BRIEF → Rename "zero-indexed" to "0-indexed" in the material running from its start through the line that contains "4: (686, 802)". Give those lines again with nothing else changed.

--- start of RECORDED INFORMATION ---

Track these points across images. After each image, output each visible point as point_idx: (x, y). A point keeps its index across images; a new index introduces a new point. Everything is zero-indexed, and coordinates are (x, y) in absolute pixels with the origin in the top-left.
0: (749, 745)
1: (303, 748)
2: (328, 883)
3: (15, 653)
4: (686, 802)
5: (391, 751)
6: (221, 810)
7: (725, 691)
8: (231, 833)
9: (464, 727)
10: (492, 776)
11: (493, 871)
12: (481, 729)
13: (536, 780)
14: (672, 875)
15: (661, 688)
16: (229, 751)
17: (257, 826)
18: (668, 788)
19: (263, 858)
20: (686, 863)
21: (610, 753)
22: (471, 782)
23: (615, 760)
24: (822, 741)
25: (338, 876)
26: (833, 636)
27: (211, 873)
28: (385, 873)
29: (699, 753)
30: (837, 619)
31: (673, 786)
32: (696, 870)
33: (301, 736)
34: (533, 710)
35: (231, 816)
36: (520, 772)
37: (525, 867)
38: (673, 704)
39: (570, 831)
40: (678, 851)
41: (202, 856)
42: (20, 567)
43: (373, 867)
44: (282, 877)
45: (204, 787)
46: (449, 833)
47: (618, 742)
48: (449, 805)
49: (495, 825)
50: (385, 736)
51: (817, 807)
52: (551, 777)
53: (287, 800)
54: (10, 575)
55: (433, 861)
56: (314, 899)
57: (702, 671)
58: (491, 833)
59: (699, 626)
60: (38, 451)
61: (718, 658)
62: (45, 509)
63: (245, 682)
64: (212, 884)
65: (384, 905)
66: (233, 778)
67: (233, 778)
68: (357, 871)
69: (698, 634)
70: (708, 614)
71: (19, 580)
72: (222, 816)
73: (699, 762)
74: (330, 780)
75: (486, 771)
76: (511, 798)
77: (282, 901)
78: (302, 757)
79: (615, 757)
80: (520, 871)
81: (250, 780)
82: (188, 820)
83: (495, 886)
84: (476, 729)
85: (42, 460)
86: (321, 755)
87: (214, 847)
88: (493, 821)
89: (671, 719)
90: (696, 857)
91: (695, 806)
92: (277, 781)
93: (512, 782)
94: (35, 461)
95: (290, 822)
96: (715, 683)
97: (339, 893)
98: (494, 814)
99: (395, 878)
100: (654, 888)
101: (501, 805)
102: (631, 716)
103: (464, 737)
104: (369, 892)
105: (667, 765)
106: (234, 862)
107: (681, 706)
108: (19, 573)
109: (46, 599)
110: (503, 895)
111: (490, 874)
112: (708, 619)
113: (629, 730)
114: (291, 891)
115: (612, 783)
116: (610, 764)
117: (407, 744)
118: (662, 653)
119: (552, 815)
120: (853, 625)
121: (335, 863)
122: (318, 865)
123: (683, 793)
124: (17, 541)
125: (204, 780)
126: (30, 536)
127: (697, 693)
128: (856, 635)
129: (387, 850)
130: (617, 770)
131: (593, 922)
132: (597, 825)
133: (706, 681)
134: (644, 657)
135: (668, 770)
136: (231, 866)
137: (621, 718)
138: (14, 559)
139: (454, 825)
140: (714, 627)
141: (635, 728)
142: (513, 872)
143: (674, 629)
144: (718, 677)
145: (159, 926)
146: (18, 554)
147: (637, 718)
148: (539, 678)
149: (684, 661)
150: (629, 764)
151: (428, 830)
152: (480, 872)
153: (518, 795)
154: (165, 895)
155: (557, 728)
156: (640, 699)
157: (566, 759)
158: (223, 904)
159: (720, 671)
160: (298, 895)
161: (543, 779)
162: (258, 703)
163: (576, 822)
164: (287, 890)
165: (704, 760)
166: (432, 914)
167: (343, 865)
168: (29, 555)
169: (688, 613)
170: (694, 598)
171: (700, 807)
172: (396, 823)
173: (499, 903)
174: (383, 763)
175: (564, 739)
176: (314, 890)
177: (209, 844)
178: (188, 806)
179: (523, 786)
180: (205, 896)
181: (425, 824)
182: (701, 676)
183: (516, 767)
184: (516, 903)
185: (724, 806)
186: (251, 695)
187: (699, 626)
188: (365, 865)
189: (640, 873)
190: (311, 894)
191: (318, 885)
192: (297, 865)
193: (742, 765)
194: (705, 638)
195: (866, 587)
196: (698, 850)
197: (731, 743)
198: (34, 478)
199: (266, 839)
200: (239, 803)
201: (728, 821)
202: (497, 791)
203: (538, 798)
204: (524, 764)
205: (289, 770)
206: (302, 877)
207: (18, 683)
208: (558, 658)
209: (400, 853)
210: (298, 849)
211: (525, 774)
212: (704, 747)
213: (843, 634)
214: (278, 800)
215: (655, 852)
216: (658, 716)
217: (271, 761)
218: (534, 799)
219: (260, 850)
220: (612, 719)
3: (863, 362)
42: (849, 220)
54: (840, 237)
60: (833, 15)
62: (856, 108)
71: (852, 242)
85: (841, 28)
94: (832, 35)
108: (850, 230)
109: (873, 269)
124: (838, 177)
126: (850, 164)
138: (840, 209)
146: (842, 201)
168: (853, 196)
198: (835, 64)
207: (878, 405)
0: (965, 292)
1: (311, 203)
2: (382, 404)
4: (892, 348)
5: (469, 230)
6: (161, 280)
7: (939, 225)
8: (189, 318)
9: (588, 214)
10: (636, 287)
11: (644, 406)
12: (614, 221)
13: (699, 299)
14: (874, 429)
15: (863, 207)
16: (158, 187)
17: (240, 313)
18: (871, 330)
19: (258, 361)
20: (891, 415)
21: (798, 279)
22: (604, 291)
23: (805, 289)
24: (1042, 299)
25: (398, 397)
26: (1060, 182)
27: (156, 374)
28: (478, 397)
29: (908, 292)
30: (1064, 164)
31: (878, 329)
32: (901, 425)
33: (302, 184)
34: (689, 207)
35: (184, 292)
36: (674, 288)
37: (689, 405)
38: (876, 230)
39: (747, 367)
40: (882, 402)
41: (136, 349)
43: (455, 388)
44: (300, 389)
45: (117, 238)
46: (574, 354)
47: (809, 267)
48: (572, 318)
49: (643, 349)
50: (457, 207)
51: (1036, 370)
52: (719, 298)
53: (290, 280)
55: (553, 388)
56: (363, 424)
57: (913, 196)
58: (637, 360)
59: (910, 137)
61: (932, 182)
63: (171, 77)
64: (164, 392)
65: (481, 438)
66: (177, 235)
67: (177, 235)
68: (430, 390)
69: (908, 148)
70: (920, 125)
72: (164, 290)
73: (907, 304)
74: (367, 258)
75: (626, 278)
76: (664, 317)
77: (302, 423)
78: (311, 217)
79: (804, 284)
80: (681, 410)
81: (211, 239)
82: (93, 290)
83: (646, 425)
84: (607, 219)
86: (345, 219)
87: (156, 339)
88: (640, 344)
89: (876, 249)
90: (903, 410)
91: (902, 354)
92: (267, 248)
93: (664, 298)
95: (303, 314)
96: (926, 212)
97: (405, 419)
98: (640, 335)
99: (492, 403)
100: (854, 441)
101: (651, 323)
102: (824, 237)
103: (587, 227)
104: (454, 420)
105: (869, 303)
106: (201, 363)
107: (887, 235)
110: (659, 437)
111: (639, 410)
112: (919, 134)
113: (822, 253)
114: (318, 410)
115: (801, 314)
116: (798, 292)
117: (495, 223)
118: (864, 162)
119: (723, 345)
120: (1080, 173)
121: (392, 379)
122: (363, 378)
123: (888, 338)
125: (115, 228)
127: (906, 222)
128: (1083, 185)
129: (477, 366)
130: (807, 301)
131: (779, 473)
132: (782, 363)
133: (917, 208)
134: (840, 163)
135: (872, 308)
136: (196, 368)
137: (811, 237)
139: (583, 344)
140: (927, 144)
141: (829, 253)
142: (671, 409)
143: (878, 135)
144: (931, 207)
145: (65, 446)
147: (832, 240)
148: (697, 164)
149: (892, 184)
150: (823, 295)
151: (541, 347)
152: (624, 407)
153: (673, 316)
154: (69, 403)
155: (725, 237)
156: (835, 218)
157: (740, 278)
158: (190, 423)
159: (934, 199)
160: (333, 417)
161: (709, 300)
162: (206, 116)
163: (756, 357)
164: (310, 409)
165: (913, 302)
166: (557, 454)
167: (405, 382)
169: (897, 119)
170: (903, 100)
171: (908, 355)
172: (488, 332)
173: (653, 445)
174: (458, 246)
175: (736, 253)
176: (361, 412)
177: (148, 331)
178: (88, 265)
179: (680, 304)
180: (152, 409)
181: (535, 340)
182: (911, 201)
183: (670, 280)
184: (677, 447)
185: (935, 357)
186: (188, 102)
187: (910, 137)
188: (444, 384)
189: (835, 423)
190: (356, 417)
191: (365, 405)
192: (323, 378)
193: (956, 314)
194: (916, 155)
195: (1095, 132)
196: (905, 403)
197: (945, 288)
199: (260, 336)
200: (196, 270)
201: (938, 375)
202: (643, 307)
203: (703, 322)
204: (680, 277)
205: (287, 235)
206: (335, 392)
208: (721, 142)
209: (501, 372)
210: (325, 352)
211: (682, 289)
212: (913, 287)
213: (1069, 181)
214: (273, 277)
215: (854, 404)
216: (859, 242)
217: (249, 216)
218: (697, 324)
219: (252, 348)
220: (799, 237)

--- end of RECORDED INFORMATION ---

TASK OUTPUT →
Track these points across images. After each image, output each visible point as point_idx: (x, y). A point keeps its index across images; a new index introduces a new point. Everything is 0-indexed, and coordinates are (x, y) in absolute pixels with the origin in the top-left.
0: (749, 745)
1: (303, 748)
2: (328, 883)
3: (15, 653)
4: (686, 802)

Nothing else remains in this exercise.